*** Opening of Extracted entries ***

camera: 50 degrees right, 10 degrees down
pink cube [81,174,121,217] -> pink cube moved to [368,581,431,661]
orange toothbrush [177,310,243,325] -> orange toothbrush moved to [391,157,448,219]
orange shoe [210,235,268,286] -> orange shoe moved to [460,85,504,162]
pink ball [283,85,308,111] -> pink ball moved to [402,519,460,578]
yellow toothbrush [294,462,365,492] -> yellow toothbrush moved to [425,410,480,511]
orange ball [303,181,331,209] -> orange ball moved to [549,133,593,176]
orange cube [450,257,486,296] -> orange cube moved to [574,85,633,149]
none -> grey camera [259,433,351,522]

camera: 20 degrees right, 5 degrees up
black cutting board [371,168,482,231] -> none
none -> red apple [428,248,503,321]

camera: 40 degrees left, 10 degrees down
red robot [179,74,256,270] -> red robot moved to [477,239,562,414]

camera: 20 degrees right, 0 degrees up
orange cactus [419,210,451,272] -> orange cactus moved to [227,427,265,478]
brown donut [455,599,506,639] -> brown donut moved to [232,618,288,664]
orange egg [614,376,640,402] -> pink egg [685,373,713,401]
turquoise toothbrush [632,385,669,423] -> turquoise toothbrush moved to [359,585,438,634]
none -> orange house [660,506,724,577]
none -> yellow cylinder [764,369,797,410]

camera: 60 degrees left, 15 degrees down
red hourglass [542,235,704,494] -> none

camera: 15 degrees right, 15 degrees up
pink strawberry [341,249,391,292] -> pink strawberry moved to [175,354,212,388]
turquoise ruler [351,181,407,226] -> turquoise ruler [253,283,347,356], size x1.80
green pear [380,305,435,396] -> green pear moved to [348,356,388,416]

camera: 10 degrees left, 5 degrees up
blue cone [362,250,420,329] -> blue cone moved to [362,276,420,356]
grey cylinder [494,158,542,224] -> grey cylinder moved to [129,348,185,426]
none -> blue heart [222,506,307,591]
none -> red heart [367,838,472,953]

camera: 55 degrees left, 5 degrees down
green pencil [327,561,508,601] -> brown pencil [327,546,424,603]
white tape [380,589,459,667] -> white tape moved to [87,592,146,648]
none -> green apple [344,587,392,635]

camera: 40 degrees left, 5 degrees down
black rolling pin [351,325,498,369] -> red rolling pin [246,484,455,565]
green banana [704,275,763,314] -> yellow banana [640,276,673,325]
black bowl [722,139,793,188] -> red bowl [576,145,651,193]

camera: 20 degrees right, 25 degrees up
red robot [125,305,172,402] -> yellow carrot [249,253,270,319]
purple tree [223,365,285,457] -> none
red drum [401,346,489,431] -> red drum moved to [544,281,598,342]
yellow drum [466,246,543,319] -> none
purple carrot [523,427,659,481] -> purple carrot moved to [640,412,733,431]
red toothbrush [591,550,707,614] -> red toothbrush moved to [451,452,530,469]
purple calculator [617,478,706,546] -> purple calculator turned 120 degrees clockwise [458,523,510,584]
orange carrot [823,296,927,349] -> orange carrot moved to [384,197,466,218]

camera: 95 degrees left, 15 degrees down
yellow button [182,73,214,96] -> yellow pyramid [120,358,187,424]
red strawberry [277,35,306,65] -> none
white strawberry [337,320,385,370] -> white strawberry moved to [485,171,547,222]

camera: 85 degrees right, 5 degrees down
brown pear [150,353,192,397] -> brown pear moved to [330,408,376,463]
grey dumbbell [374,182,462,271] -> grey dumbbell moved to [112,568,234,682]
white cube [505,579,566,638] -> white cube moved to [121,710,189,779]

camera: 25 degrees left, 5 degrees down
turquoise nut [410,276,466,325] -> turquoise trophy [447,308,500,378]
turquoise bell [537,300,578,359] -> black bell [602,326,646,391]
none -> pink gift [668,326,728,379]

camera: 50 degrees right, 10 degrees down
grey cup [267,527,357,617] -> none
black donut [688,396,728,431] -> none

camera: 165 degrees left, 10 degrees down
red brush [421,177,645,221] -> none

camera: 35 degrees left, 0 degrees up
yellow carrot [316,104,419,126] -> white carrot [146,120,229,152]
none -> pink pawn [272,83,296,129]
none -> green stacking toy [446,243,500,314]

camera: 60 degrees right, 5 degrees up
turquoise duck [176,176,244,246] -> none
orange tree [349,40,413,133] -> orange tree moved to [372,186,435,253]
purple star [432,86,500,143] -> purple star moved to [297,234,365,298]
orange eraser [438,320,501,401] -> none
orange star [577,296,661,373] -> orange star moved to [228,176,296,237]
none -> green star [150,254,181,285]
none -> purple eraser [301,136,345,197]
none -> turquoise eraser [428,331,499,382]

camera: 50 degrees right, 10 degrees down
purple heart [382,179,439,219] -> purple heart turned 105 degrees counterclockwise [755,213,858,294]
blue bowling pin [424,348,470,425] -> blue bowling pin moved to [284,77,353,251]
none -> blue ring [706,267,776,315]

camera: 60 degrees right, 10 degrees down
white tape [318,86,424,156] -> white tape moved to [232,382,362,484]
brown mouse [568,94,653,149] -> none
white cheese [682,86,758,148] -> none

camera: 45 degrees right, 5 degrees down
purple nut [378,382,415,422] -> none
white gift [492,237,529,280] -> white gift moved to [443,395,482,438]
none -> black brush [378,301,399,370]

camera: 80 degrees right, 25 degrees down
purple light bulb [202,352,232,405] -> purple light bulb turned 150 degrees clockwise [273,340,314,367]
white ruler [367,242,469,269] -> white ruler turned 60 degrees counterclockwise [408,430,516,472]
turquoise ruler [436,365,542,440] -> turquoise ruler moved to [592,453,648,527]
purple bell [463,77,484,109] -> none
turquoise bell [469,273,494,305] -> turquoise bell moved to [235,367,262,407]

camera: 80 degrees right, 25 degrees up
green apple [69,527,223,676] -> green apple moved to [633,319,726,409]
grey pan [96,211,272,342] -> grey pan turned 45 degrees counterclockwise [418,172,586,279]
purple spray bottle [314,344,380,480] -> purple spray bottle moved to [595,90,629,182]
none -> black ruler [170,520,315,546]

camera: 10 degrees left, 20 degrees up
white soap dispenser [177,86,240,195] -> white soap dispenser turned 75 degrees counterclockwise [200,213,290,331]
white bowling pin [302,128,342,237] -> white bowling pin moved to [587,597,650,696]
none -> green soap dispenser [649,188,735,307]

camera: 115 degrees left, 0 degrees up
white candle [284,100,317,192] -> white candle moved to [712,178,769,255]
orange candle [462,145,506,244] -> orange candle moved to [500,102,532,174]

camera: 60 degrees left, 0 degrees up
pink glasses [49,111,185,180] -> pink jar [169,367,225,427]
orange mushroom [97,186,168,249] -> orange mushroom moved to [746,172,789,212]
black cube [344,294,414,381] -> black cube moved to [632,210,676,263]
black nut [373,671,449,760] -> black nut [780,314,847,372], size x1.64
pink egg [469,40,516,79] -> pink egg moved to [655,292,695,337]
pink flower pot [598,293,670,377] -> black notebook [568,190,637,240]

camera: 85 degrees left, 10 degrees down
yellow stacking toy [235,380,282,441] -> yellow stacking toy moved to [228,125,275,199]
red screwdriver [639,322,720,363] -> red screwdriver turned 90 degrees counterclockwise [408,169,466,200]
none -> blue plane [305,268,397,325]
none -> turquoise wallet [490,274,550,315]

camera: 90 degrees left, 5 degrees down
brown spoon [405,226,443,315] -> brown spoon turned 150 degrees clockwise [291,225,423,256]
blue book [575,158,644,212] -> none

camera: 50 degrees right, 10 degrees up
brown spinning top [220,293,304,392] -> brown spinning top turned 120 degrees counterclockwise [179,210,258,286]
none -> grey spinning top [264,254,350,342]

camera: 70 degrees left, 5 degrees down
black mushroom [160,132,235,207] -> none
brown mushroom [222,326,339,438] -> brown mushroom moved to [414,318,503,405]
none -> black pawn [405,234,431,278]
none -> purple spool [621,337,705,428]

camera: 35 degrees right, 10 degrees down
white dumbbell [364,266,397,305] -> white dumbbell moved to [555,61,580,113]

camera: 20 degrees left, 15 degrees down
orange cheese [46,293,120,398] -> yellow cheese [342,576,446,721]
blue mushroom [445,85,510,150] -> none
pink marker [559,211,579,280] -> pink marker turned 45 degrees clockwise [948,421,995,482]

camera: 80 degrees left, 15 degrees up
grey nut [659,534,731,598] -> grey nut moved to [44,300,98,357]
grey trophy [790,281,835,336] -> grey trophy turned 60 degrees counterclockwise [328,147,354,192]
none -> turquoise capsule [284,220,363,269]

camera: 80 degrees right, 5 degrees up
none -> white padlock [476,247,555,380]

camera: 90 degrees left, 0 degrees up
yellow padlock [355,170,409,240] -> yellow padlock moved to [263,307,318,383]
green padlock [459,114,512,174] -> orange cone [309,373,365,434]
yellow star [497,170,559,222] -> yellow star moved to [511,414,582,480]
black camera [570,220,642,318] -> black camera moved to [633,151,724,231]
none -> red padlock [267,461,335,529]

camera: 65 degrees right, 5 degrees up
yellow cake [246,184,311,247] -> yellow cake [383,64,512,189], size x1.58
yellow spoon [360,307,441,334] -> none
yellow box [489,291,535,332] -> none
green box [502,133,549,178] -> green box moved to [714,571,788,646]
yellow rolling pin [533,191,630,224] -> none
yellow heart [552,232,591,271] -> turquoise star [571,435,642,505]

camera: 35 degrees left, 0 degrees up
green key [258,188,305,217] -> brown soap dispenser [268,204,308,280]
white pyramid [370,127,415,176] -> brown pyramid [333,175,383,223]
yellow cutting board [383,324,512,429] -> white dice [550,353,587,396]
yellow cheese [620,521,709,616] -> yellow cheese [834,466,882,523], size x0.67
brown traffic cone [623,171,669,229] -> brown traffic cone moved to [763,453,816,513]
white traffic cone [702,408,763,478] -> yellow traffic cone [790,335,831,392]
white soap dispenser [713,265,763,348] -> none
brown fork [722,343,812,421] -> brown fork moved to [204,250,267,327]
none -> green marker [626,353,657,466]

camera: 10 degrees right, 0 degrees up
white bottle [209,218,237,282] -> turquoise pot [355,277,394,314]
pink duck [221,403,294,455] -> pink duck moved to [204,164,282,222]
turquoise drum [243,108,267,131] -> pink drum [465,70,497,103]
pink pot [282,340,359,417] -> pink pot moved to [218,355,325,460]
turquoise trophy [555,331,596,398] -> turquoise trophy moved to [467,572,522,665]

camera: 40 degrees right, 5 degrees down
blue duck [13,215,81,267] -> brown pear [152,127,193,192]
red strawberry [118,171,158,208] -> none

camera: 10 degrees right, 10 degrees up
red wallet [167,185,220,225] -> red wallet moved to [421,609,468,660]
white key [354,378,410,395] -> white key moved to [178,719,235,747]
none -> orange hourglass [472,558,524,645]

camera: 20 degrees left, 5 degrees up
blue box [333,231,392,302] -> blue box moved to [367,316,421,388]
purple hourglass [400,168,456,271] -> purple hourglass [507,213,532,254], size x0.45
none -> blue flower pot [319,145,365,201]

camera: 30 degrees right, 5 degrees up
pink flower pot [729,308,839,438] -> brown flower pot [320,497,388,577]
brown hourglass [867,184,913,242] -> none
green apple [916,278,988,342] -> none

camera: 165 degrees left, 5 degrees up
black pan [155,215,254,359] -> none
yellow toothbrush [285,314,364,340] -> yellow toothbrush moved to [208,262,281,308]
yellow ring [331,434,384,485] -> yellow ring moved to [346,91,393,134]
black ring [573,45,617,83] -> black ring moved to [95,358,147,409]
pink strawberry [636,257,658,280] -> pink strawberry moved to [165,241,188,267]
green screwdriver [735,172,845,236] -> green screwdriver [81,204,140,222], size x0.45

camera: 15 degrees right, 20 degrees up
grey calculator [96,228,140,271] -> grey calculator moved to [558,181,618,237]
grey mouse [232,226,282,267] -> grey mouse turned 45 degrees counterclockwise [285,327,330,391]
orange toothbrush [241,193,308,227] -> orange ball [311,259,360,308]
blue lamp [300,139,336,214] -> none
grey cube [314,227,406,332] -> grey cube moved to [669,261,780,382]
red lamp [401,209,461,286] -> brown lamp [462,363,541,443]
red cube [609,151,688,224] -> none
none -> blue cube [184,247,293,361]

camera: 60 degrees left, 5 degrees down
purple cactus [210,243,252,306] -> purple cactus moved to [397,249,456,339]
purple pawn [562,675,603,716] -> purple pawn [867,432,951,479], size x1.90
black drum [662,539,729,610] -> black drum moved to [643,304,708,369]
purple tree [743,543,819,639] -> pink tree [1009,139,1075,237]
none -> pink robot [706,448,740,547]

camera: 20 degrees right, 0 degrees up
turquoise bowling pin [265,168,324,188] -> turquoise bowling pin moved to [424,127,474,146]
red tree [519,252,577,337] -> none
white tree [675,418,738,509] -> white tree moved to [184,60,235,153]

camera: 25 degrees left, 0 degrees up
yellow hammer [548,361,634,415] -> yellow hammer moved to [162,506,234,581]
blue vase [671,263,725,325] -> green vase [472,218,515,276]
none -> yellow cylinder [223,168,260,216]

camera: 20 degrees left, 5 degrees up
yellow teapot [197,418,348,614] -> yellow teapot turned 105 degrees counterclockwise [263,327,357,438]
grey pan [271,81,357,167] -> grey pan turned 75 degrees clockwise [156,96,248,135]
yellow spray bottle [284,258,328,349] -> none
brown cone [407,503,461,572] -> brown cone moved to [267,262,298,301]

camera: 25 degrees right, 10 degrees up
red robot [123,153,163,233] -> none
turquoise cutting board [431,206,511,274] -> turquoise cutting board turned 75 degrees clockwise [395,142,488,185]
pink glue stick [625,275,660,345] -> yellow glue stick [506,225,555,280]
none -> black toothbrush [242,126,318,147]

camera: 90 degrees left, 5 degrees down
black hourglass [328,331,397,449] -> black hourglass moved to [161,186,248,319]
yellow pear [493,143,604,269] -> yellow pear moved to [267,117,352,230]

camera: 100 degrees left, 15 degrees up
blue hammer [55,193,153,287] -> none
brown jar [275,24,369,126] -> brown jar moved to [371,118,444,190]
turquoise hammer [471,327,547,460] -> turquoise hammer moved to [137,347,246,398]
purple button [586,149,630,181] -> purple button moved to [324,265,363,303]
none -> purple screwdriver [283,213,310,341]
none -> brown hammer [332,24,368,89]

*** Close of Extracted entries ***

Gather up the lines containing the word "spoon" from these records and copy them.

Answer for this exercise =
brown spoon [405,226,443,315] -> brown spoon turned 150 degrees clockwise [291,225,423,256]
yellow spoon [360,307,441,334] -> none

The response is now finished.